======== WORKING DATA
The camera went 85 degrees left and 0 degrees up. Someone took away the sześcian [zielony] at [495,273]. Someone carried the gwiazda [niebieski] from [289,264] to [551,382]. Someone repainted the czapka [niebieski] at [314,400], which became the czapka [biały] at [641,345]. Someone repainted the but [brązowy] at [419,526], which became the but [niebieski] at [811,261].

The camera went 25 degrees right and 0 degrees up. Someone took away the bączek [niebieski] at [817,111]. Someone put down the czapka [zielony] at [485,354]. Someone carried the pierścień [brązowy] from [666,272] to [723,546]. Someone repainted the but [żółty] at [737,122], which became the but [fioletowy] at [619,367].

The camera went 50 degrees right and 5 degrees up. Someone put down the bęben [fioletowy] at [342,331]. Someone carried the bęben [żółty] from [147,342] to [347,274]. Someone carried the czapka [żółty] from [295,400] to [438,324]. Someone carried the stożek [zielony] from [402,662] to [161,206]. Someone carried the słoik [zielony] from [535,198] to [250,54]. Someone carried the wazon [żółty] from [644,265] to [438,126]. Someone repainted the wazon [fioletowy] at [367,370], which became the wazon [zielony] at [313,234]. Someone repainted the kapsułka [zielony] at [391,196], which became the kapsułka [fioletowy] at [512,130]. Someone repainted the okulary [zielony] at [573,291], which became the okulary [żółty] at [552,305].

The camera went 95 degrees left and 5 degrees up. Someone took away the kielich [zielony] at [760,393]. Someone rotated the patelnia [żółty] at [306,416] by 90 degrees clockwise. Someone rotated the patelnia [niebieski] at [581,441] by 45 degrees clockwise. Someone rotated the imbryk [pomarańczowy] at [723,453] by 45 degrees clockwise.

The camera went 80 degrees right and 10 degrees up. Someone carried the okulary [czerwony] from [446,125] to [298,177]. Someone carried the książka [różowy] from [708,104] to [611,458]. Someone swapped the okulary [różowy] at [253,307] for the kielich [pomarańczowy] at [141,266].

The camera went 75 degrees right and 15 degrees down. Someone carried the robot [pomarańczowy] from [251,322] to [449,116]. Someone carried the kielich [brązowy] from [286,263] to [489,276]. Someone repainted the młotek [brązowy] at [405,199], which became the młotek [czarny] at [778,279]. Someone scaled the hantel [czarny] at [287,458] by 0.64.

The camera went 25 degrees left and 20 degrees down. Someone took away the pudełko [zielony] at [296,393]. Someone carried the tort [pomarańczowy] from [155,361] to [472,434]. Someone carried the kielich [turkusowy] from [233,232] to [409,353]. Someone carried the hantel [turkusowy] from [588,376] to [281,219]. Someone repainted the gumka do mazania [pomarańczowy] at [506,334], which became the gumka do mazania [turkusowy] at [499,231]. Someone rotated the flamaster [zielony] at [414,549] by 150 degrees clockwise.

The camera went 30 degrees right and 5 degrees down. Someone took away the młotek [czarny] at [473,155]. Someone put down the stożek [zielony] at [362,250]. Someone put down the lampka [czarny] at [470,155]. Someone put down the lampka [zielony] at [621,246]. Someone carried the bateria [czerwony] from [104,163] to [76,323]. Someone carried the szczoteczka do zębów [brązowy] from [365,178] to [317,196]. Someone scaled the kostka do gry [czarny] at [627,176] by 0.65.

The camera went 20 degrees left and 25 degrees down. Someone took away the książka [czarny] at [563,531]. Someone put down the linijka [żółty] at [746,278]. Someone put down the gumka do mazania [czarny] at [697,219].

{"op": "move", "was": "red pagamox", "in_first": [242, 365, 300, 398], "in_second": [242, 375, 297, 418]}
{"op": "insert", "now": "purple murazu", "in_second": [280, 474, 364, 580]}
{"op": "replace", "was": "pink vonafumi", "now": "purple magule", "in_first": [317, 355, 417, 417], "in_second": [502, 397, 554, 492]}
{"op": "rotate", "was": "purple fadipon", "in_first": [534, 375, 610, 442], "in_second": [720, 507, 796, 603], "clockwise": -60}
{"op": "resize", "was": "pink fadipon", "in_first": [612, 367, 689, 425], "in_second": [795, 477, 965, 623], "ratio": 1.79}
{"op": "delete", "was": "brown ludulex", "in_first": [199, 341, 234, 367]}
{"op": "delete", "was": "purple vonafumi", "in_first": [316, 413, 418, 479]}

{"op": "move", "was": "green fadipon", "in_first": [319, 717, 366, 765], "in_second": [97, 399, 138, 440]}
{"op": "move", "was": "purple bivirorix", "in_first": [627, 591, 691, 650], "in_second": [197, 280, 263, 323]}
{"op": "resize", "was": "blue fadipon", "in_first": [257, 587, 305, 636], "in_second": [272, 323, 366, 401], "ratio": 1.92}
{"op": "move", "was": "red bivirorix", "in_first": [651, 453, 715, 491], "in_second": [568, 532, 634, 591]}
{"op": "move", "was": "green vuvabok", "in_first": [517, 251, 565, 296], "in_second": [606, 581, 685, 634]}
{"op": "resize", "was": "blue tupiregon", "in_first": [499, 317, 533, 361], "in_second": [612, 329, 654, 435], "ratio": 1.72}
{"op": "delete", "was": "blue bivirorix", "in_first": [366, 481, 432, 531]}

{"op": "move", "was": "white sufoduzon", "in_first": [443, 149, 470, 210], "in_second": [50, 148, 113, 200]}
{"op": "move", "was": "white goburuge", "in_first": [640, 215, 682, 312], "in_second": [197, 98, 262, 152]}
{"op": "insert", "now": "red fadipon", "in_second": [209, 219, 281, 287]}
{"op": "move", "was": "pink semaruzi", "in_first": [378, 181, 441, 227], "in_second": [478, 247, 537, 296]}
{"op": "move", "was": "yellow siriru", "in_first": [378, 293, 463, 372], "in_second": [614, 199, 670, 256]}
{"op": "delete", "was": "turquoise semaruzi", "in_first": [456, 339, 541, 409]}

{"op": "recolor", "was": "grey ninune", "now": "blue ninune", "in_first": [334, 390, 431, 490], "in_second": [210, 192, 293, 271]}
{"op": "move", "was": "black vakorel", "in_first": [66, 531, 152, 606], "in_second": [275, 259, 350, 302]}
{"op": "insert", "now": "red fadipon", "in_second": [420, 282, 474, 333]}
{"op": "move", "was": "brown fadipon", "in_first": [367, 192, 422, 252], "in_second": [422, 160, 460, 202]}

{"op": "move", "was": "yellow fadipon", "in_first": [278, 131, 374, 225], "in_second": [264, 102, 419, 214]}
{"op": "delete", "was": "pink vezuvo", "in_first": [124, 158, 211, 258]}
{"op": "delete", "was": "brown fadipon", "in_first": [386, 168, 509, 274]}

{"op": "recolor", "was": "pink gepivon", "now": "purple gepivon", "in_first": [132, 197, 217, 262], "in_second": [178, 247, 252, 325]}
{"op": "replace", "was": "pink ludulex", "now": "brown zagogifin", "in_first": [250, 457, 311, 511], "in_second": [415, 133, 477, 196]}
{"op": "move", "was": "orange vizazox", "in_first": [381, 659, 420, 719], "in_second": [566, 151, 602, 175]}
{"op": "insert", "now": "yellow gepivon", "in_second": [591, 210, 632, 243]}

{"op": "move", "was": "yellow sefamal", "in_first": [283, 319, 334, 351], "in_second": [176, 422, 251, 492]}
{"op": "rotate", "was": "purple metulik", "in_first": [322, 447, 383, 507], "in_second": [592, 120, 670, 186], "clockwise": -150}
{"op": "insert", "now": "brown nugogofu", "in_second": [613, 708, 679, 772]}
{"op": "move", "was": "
================
Word for word, copy every entry.

The camera went 85 degrees left and 0 degrees up. Someone took away the sześcian [zielony] at [495,273]. Someone carried the gwiazda [niebieski] from [289,264] to [551,382]. Someone repainted the czapka [niebieski] at [314,400], which became the czapka [biały] at [641,345]. Someone repainted the but [brązowy] at [419,526], which became the but [niebieski] at [811,261].

The camera went 25 degrees right and 0 degrees up. Someone took away the bączek [niebieski] at [817,111]. Someone put down the czapka [zielony] at [485,354]. Someone carried the pierścień [brązowy] from [666,272] to [723,546]. Someone repainted the but [żółty] at [737,122], which became the but [fioletowy] at [619,367].

The camera went 50 degrees right and 5 degrees up. Someone put down the bęben [fioletowy] at [342,331]. Someone carried the bęben [żółty] from [147,342] to [347,274]. Someone carried the czapka [żółty] from [295,400] to [438,324]. Someone carried the stożek [zielony] from [402,662] to [161,206]. Someone carried the słoik [zielony] from [535,198] to [250,54]. Someone carried the wazon [żółty] from [644,265] to [438,126]. Someone repainted the wazon [fioletowy] at [367,370], which became the wazon [zielony] at [313,234]. Someone repainted the kapsułka [zielony] at [391,196], which became the kapsułka [fioletowy] at [512,130]. Someone repainted the okulary [zielony] at [573,291], which became the okulary [żółty] at [552,305].

The camera went 95 degrees left and 5 degrees up. Someone took away the kielich [zielony] at [760,393]. Someone rotated the patelnia [żółty] at [306,416] by 90 degrees clockwise. Someone rotated the patelnia [niebieski] at [581,441] by 45 degrees clockwise. Someone rotated the imbryk [pomarańczowy] at [723,453] by 45 degrees clockwise.

The camera went 80 degrees right and 10 degrees up. Someone carried the okulary [czerwony] from [446,125] to [298,177]. Someone carried the książka [różowy] from [708,104] to [611,458]. Someone swapped the okulary [różowy] at [253,307] for the kielich [pomarańczowy] at [141,266].

The camera went 75 degrees right and 15 degrees down. Someone carried the robot [pomarańczowy] from [251,322] to [449,116]. Someone carried the kielich [brązowy] from [286,263] to [489,276]. Someone repainted the młotek [brązowy] at [405,199], which became the młotek [czarny] at [778,279]. Someone scaled the hantel [czarny] at [287,458] by 0.64.

The camera went 25 degrees left and 20 degrees down. Someone took away the pudełko [zielony] at [296,393]. Someone carried the tort [pomarańczowy] from [155,361] to [472,434]. Someone carried the kielich [turkusowy] from [233,232] to [409,353]. Someone carried the hantel [turkusowy] from [588,376] to [281,219]. Someone repainted the gumka do mazania [pomarańczowy] at [506,334], which became the gumka do mazania [turkusowy] at [499,231]. Someone rotated the flamaster [zielony] at [414,549] by 150 degrees clockwise.

The camera went 30 degrees right and 5 degrees down. Someone took away the młotek [czarny] at [473,155]. Someone put down the stożek [zielony] at [362,250]. Someone put down the lampka [czarny] at [470,155]. Someone put down the lampka [zielony] at [621,246]. Someone carried the bateria [czerwony] from [104,163] to [76,323]. Someone carried the szczoteczka do zębów [brązowy] from [365,178] to [317,196]. Someone scaled the kostka do gry [czarny] at [627,176] by 0.65.

The camera went 20 degrees left and 25 degrees down. Someone took away the książka [czarny] at [563,531]. Someone put down the linijka [żółty] at [746,278]. Someone put down the gumka do mazania [czarny] at [697,219].

{"op": "move", "was": "red pagamox", "in_first": [242, 365, 300, 398], "in_second": [242, 375, 297, 418]}
{"op": "insert", "now": "purple murazu", "in_second": [280, 474, 364, 580]}
{"op": "replace", "was": "pink vonafumi", "now": "purple magule", "in_first": [317, 355, 417, 417], "in_second": [502, 397, 554, 492]}
{"op": "rotate", "was": "purple fadipon", "in_first": [534, 375, 610, 442], "in_second": [720, 507, 796, 603], "clockwise": -60}
{"op": "resize", "was": "pink fadipon", "in_first": [612, 367, 689, 425], "in_second": [795, 477, 965, 623], "ratio": 1.79}
{"op": "delete", "was": "brown ludulex", "in_first": [199, 341, 234, 367]}
{"op": "delete", "was": "purple vonafumi", "in_first": [316, 413, 418, 479]}

{"op": "move", "was": "green fadipon", "in_first": [319, 717, 366, 765], "in_second": [97, 399, 138, 440]}
{"op": "move", "was": "purple bivirorix", "in_first": [627, 591, 691, 650], "in_second": [197, 280, 263, 323]}
{"op": "resize", "was": "blue fadipon", "in_first": [257, 587, 305, 636], "in_second": [272, 323, 366, 401], "ratio": 1.92}
{"op": "move", "was": "red bivirorix", "in_first": [651, 453, 715, 491], "in_second": [568, 532, 634, 591]}
{"op": "move", "was": "green vuvabok", "in_first": [517, 251, 565, 296], "in_second": [606, 581, 685, 634]}
{"op": "resize", "was": "blue tupiregon", "in_first": [499, 317, 533, 361], "in_second": [612, 329, 654, 435], "ratio": 1.72}
{"op": "delete", "was": "blue bivirorix", "in_first": [366, 481, 432, 531]}

{"op": "move", "was": "white sufoduzon", "in_first": [443, 149, 470, 210], "in_second": [50, 148, 113, 200]}
{"op": "move", "was": "white goburuge", "in_first": [640, 215, 682, 312], "in_second": [197, 98, 262, 152]}
{"op": "insert", "now": "red fadipon", "in_second": [209, 219, 281, 287]}
{"op": "move", "was": "pink semaruzi", "in_first": [378, 181, 441, 227], "in_second": [478, 247, 537, 296]}
{"op": "move", "was": "yellow siriru", "in_first": [378, 293, 463, 372], "in_second": [614, 199, 670, 256]}
{"op": "delete", "was": "turquoise semaruzi", "in_first": [456, 339, 541, 409]}

{"op": "recolor", "was": "grey ninune", "now": "blue ninune", "in_first": [334, 390, 431, 490], "in_second": [210, 192, 293, 271]}
{"op": "move", "was": "black vakorel", "in_first": [66, 531, 152, 606], "in_second": [275, 259, 350, 302]}
{"op": "insert", "now": "red fadipon", "in_second": [420, 282, 474, 333]}
{"op": "move", "was": "brown fadipon", "in_first": [367, 192, 422, 252], "in_second": [422, 160, 460, 202]}

{"op": "move", "was": "yellow fadipon", "in_first": [278, 131, 374, 225], "in_second": [264, 102, 419, 214]}
{"op": "delete", "was": "pink vezuvo", "in_first": [124, 158, 211, 258]}
{"op": "delete", "was": "brown fadipon", "in_first": [386, 168, 509, 274]}

{"op": "recolor", "was": "pink gepivon", "now": "purple gepivon", "in_first": [132, 197, 217, 262], "in_second": [178, 247, 252, 325]}
{"op": "replace", "was": "pink ludulex", "now": "brown zagogifin", "in_first": [250, 457, 311, 511], "in_second": [415, 133, 477, 196]}
{"op": "move", "was": "orange vizazox", "in_first": [381, 659, 420, 719], "in_second": [566, 151, 602, 175]}
{"op": "insert", "now": "yellow gepivon", "in_second": [591, 210, 632, 243]}

{"op": "move", "was": "yellow sefamal", "in_first": [283, 319, 334, 351], "in_second": [176, 422, 251, 492]}
{"op": "rotate", "was": "purple metulik", "in_first": [322, 447, 383, 507], "in_second": [592, 120, 670, 186], "clockwise": -150}
{"op": "insert", "now": "brown nugogofu", "in_second": [613, 708, 679, 772]}
{"op": "move", "was": "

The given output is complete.